» Input for this task
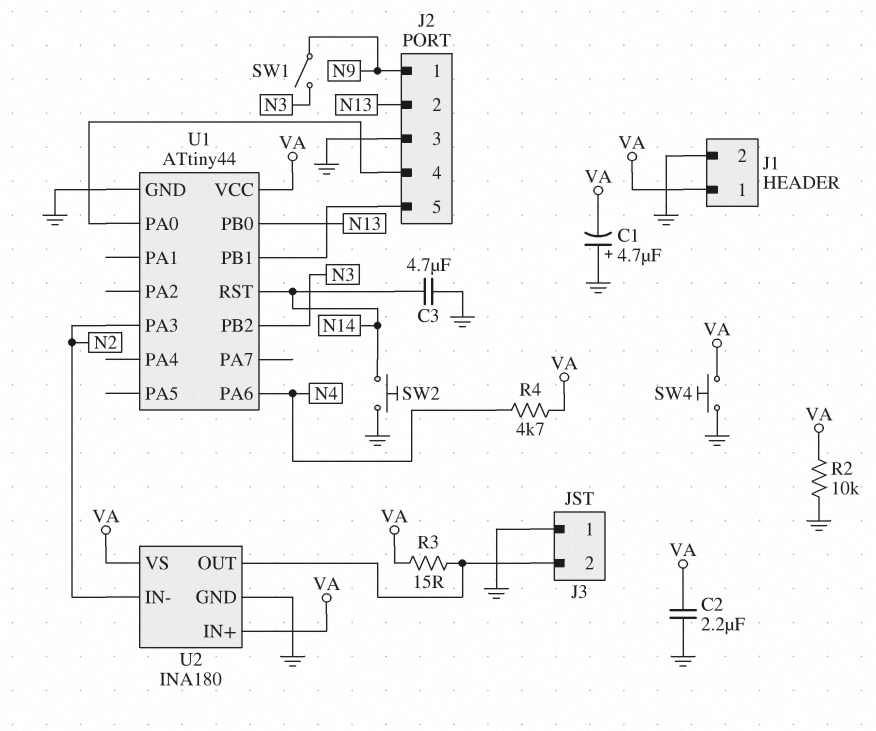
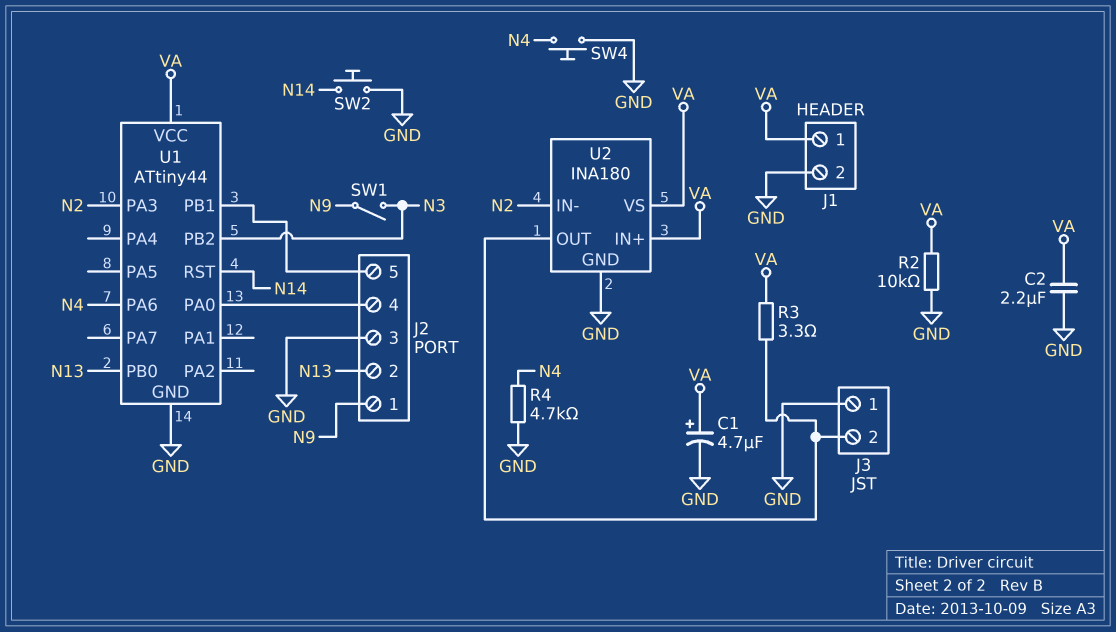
C1: 4.7uF (plus GND, minus VA) -> 4.7uF (plus VA, minus GND)
C3: 4.7uF (GND, N14) -> none
R3: 15 (J3/2, VA) -> 3.3 (J3/2, VA)
R4: 4.7k (N4, VA) -> 4.7k (GND, N4)
SW4: button (GND, VA) -> button (GND, N4)

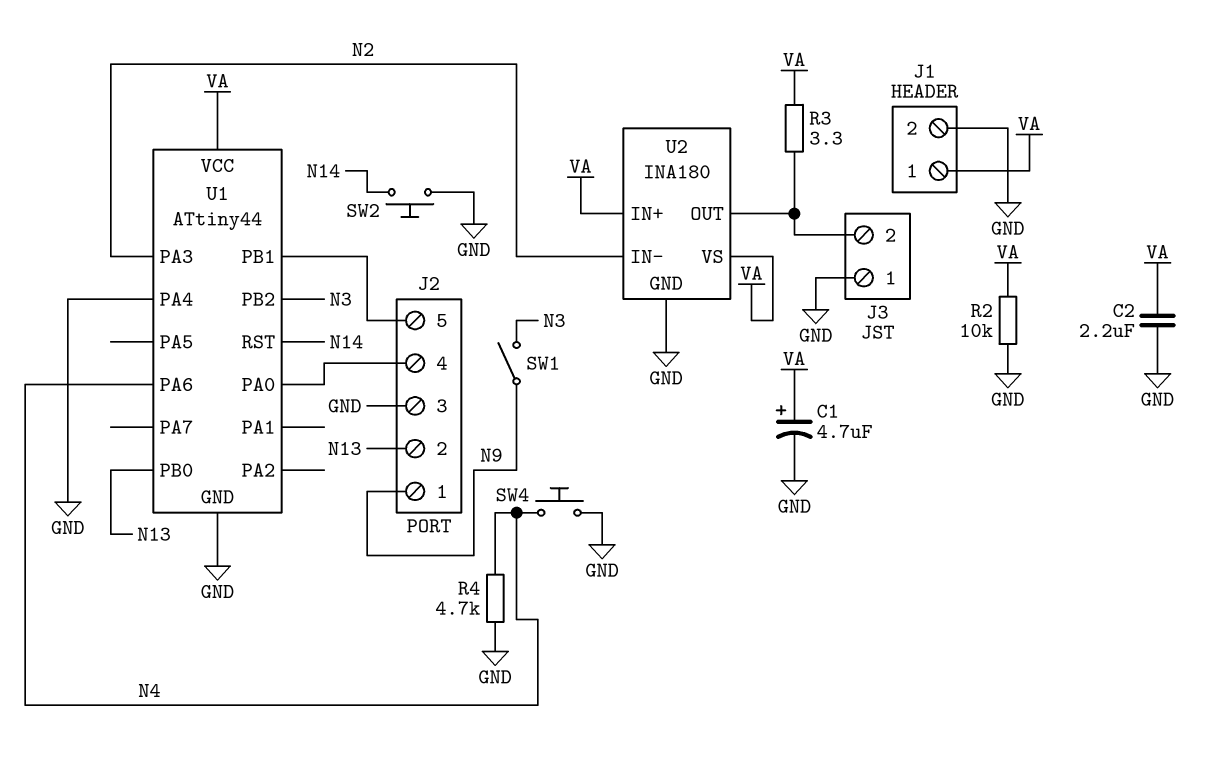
U1 pin PA4: none -> GND

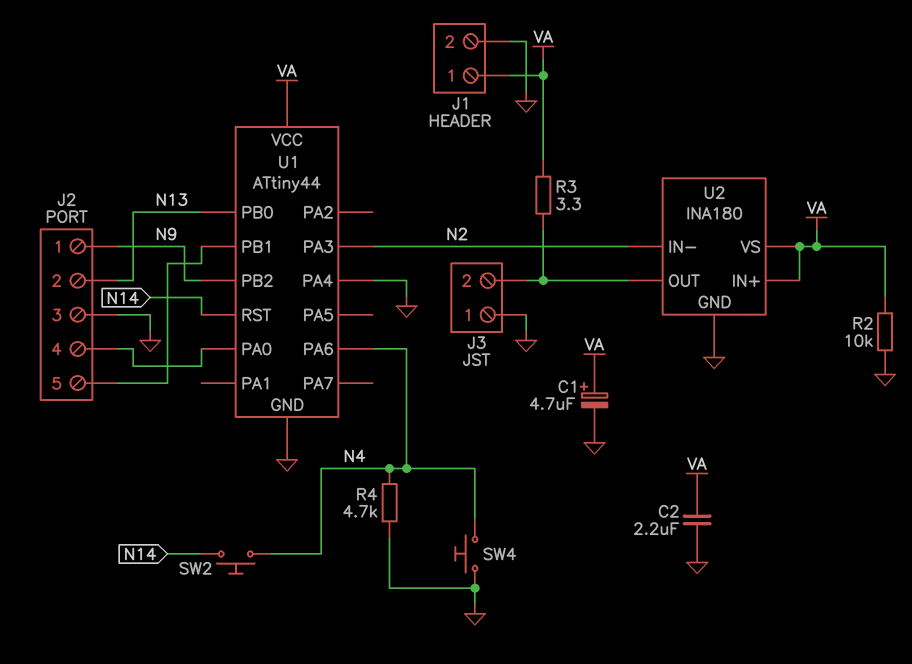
SW1: switch (N3, N9) -> none
SW2: button (GND, N14) -> button (N4, N14)
U1 pin PB2: N3 -> N9

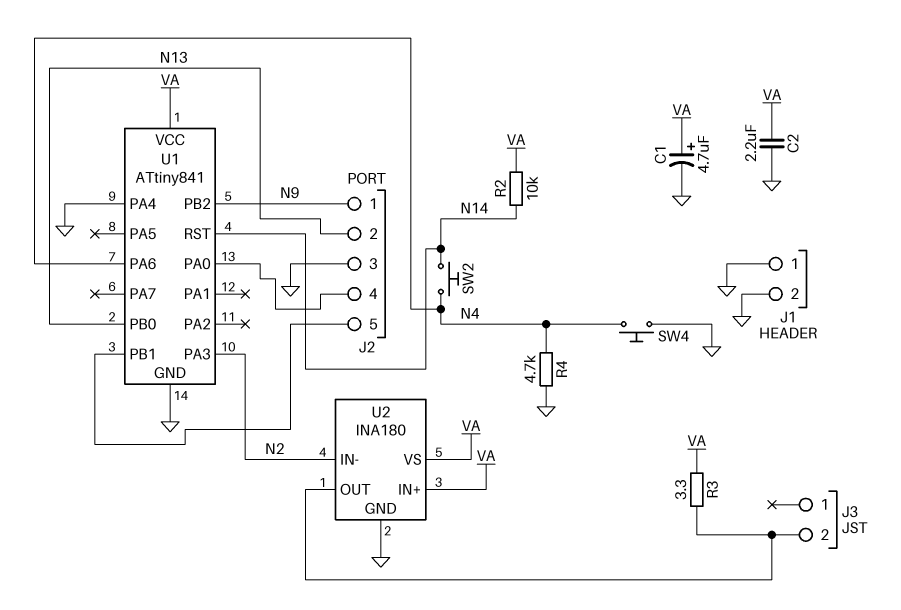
J1 pin 1: VA -> GND
J3 pin 1: GND -> none
R2: 10k (GND, VA) -> 10k (N14, VA)
U1: ATtiny44 -> ATtiny841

» What you are asked to do
Count every line in the listing where the string "button" occurs. Give the total alone.

» Output
2